This task calls for the lines below starting at the one containing "black brick F1:I1" and ending at the one containing "white plate C10:H10", repeated exactly with both ends kept and pictures left out.

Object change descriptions
----

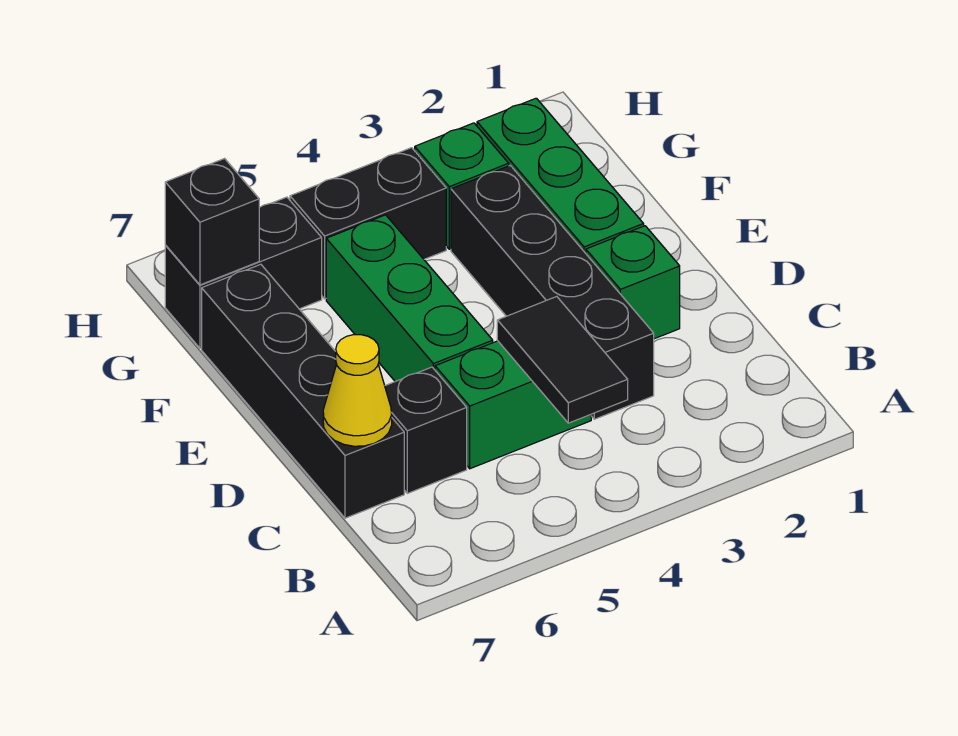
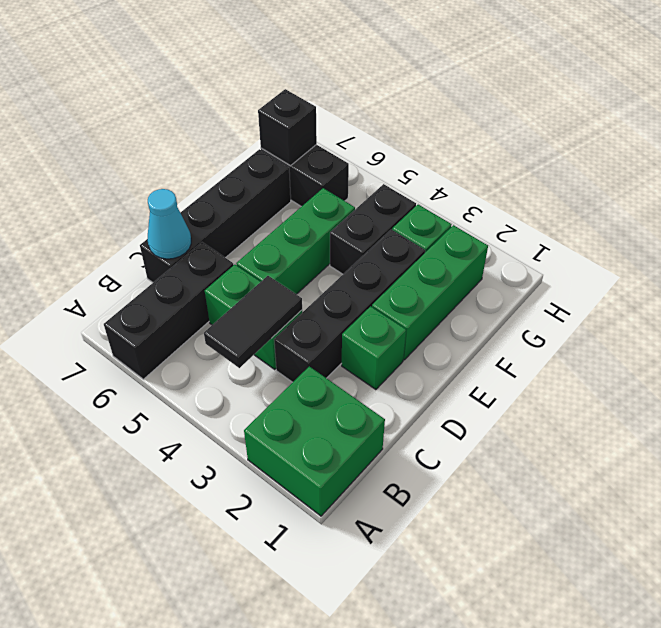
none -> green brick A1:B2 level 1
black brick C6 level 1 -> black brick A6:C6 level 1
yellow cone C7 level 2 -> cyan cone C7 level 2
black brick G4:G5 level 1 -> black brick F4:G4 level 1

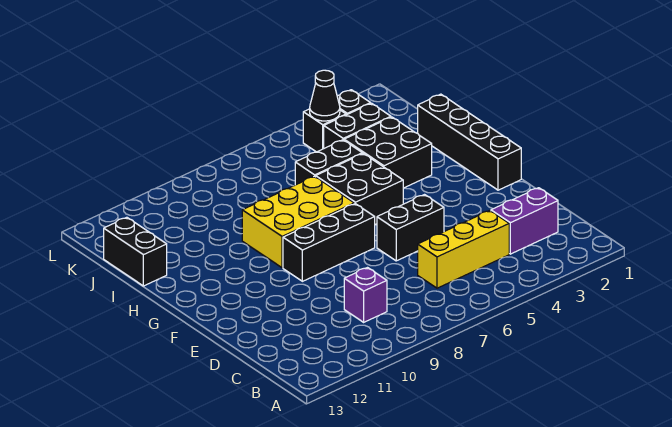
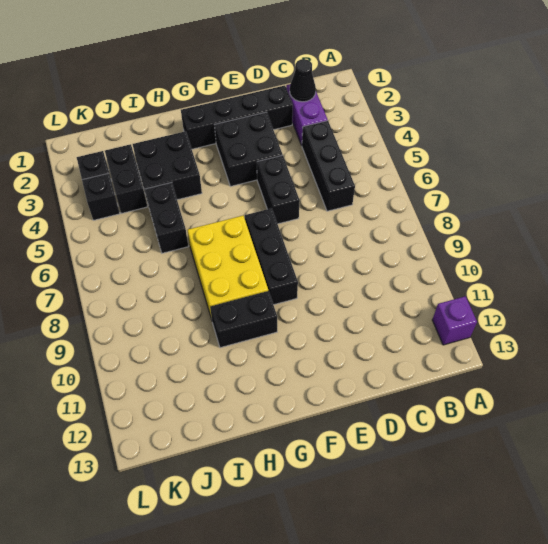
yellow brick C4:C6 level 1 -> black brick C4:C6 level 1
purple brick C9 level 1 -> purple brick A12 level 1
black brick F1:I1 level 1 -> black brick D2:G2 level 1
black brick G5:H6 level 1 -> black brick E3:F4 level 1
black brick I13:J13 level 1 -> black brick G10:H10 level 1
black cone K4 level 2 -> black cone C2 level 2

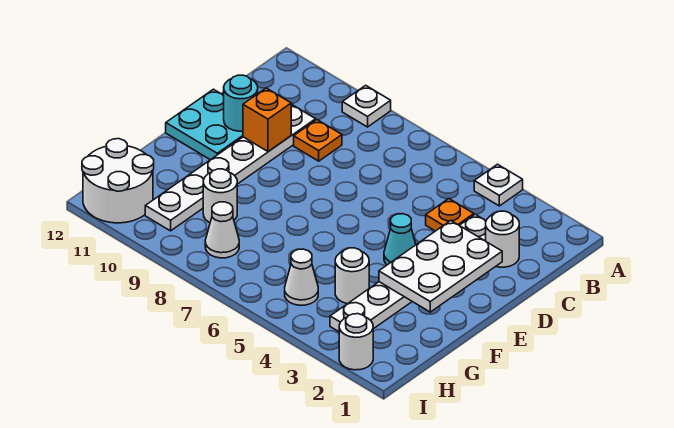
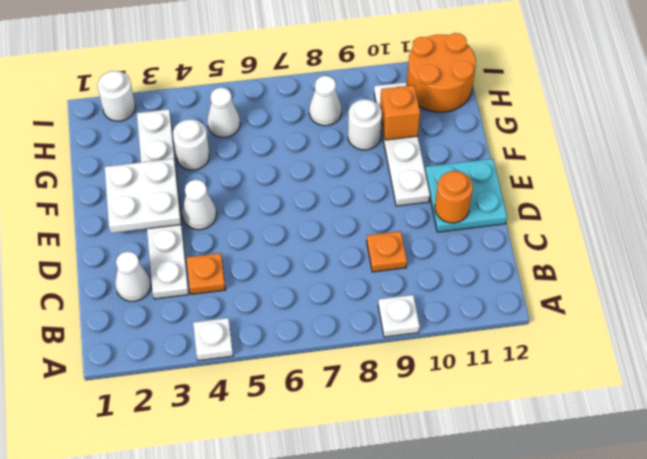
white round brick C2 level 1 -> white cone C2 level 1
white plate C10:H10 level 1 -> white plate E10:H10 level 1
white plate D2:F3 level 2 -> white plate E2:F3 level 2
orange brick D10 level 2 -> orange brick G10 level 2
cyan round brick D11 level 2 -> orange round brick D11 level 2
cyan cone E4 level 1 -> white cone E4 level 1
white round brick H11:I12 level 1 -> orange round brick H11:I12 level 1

----

■ **Problem solution**:
black brick F1:I1 level 1 -> black brick D2:G2 level 1
black brick G5:H6 level 1 -> black brick E3:F4 level 1
black brick I13:J13 level 1 -> black brick G10:H10 level 1
black cone K4 level 2 -> black cone C2 level 2

white round brick C2 level 1 -> white cone C2 level 1
white plate C10:H10 level 1 -> white plate E10:H10 level 1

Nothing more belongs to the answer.